==== Data shown

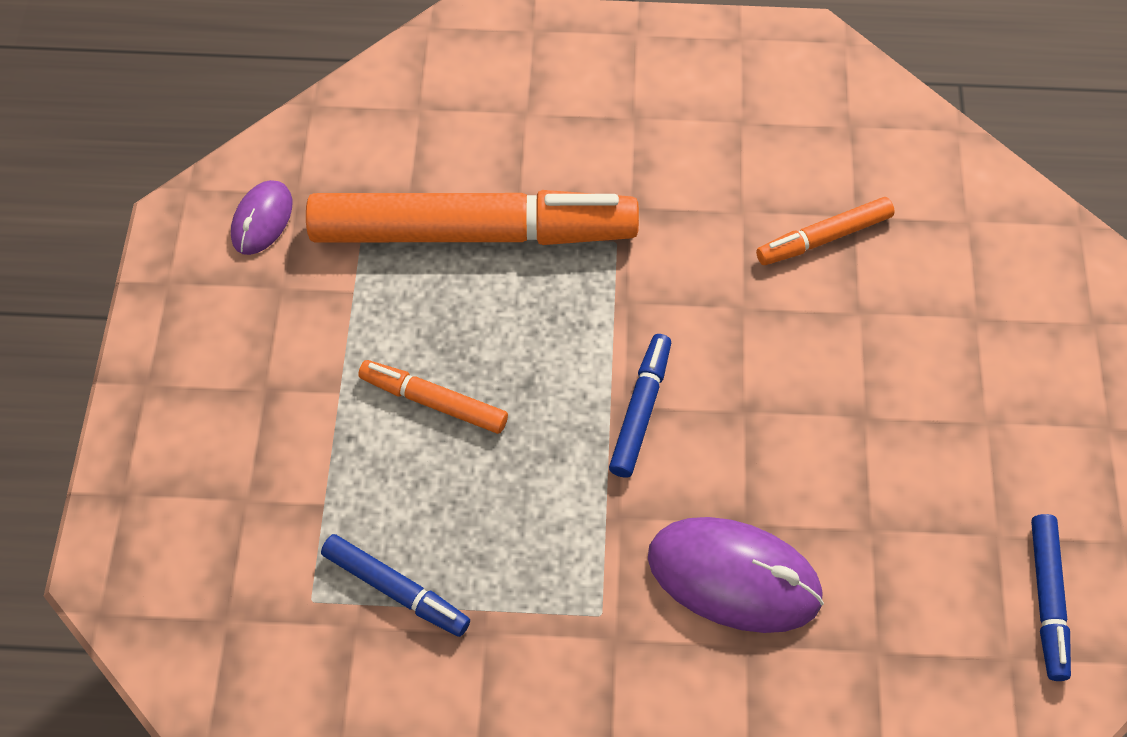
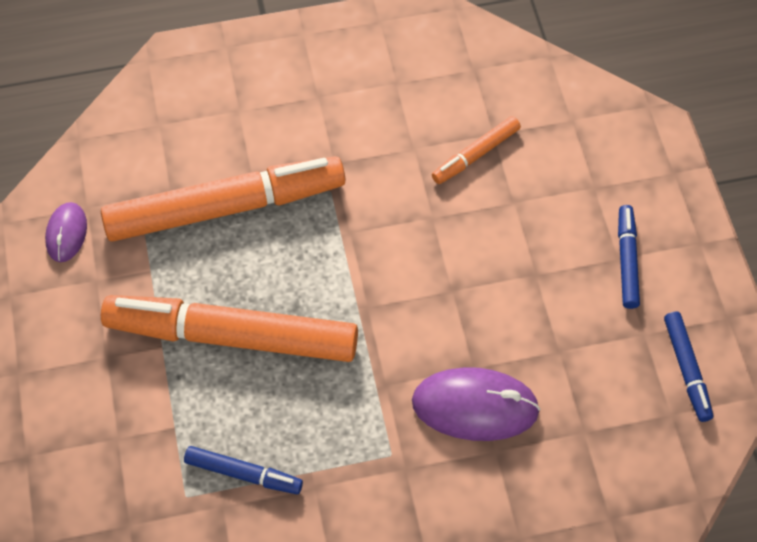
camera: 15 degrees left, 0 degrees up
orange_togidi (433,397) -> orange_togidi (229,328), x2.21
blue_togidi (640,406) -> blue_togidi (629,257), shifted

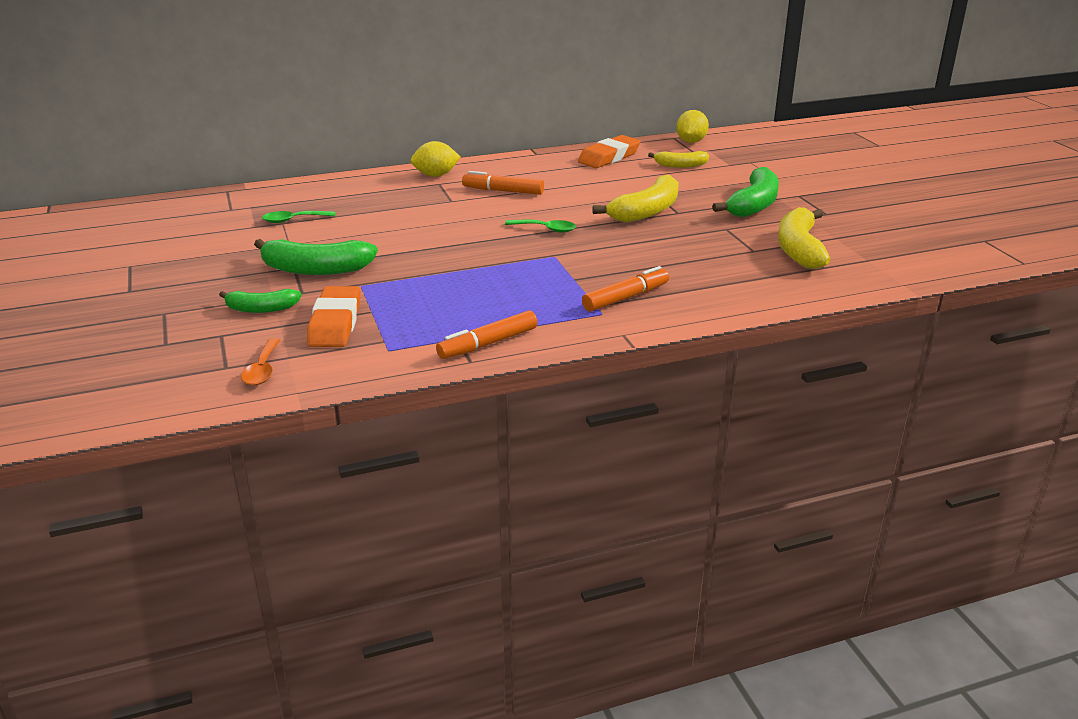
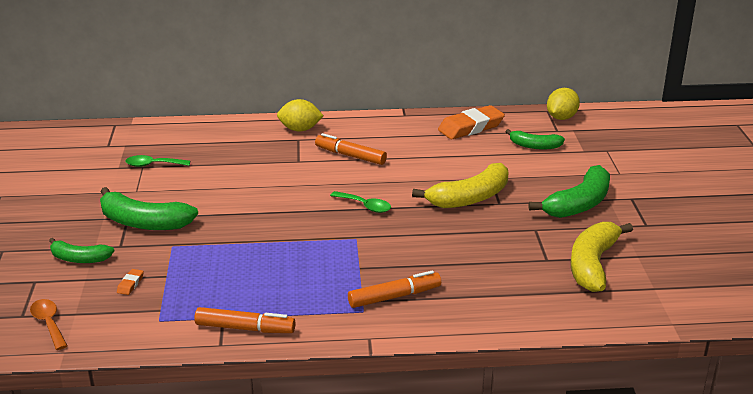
camera: 15 degrees right, 0 degrees up
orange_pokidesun (260,362) -> orange_pokidesun (48,324), 135 degrees clockwise
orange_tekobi (333,316) -> orange_tekobi (130,282), x0.41
orange_togidi (487,334) -> orange_togidi (245,320), 150 degrees counterclockwise
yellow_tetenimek (678,159) -> green_tetenimek (535,139)

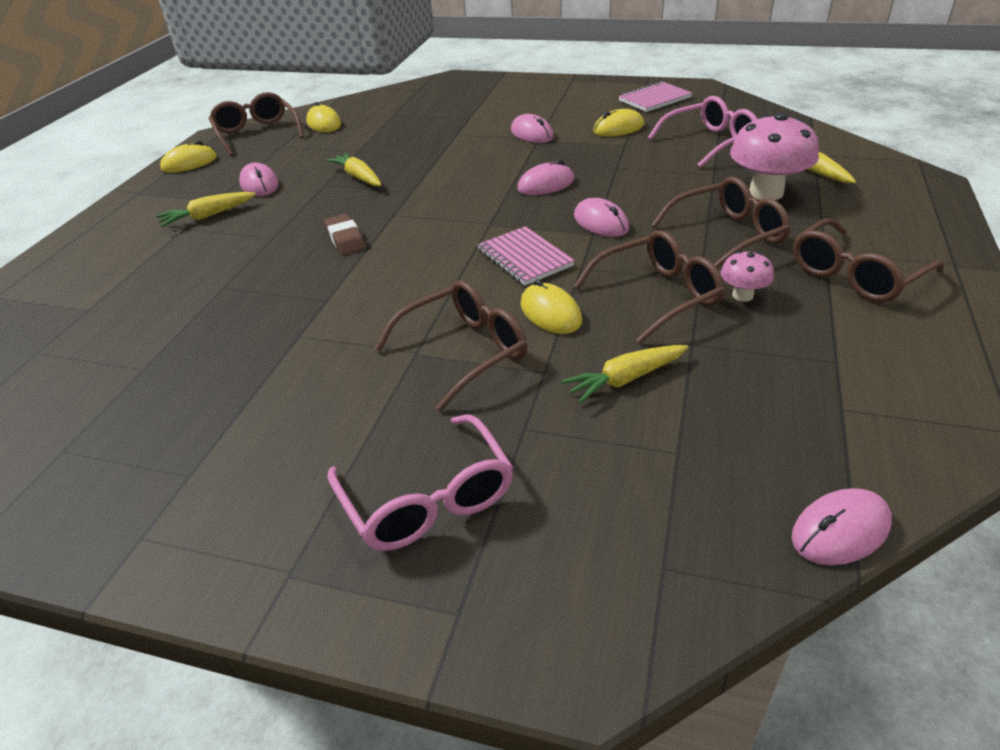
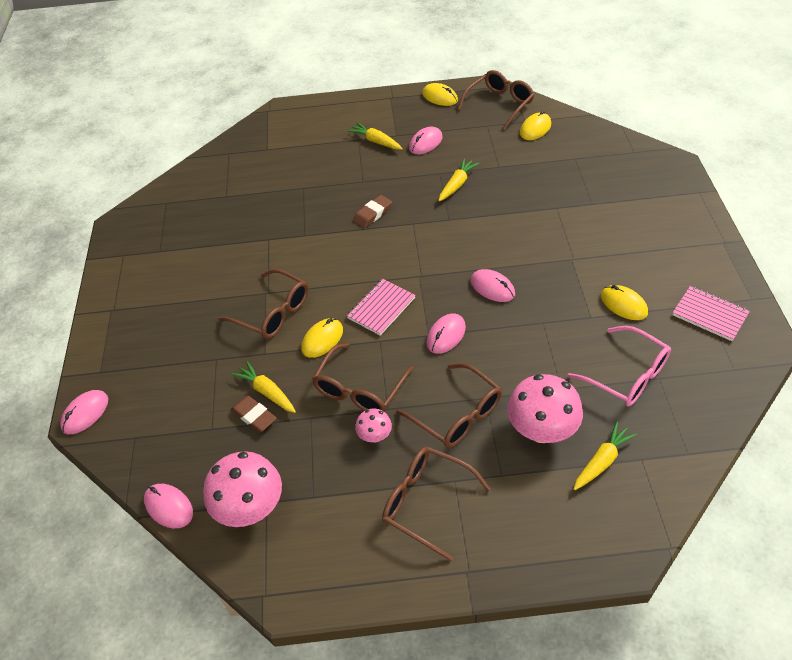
camera: 70 degrees right, 10 degrees up
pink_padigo (532,128) -> pink_padigo (84,412), shifted
none -> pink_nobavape (242,489)
none -> brown_tekobi (254,413)
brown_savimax (649,287) -> brown_savimax (363,377), 75 degrees clockwise
pink_savimax (420,482) -> none

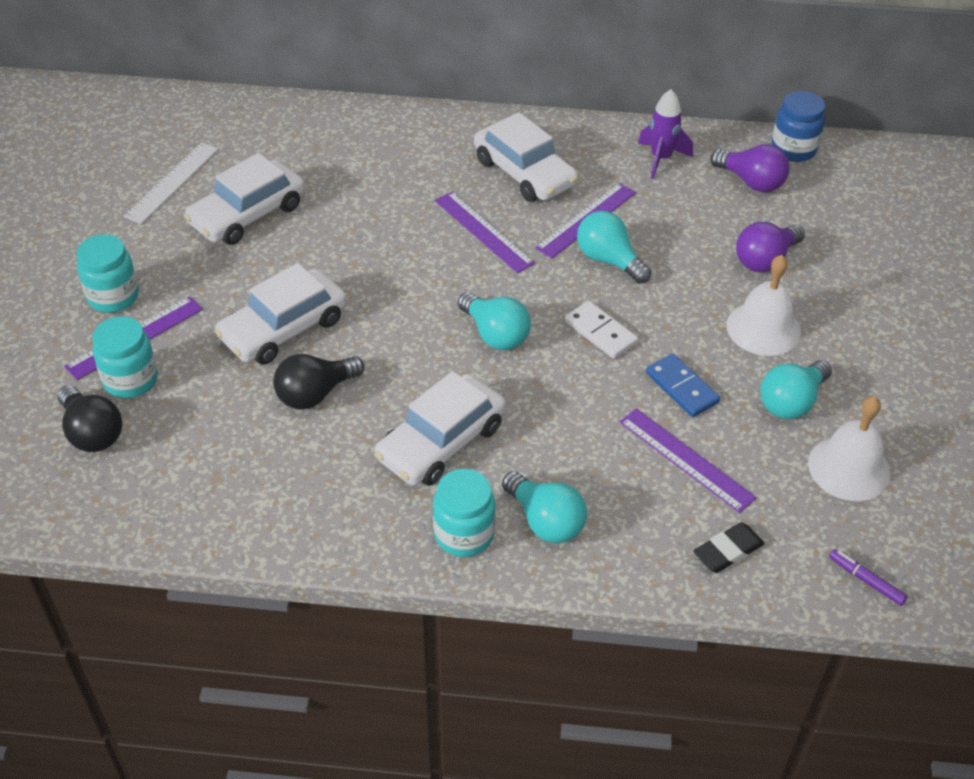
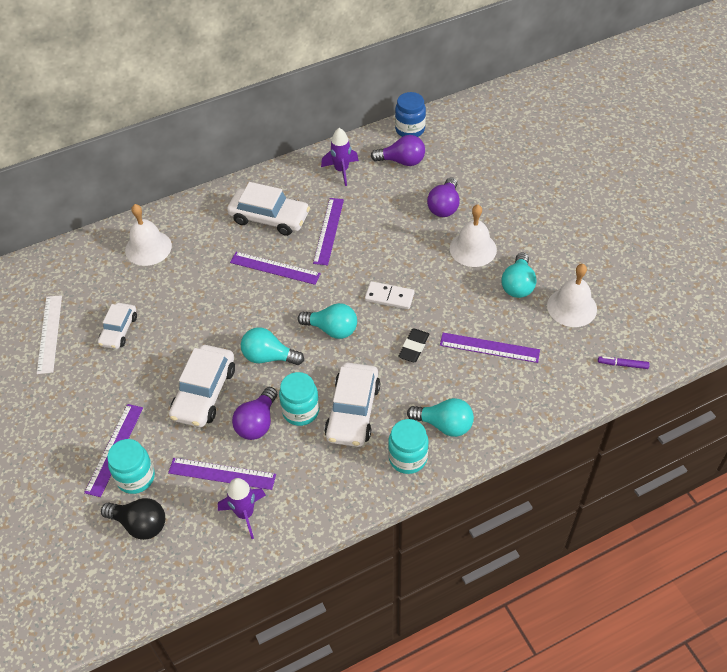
camera: 30 degrees left, 5 degrees up
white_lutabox (244,199) -> white_lutabox (117,326), x0.62
none -> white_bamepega (148,235)
none -> purple_tatutex (222,474)
none -> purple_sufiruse (242,508)
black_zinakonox (318,382) -> purple_zinakonox (254,413)
turquoise_zinakonox (614,247) -> turquoise_zinakonox (272,346), shifted
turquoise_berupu (108,273) -> turquoise_berupu (299,399), shifted
black_tekobi (729,547) -> black_tekobi (413,345), shifted
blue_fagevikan (683,385) -> none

========

**Activity**
Output the lines from the one with "black_zinakonox (318,382) ->" through the end of the records above, exactly, including both ends, and nothing besides.

**Reply to the task**
black_zinakonox (318,382) -> purple_zinakonox (254,413)
turquoise_zinakonox (614,247) -> turquoise_zinakonox (272,346), shifted
turquoise_berupu (108,273) -> turquoise_berupu (299,399), shifted
black_tekobi (729,547) -> black_tekobi (413,345), shifted
blue_fagevikan (683,385) -> none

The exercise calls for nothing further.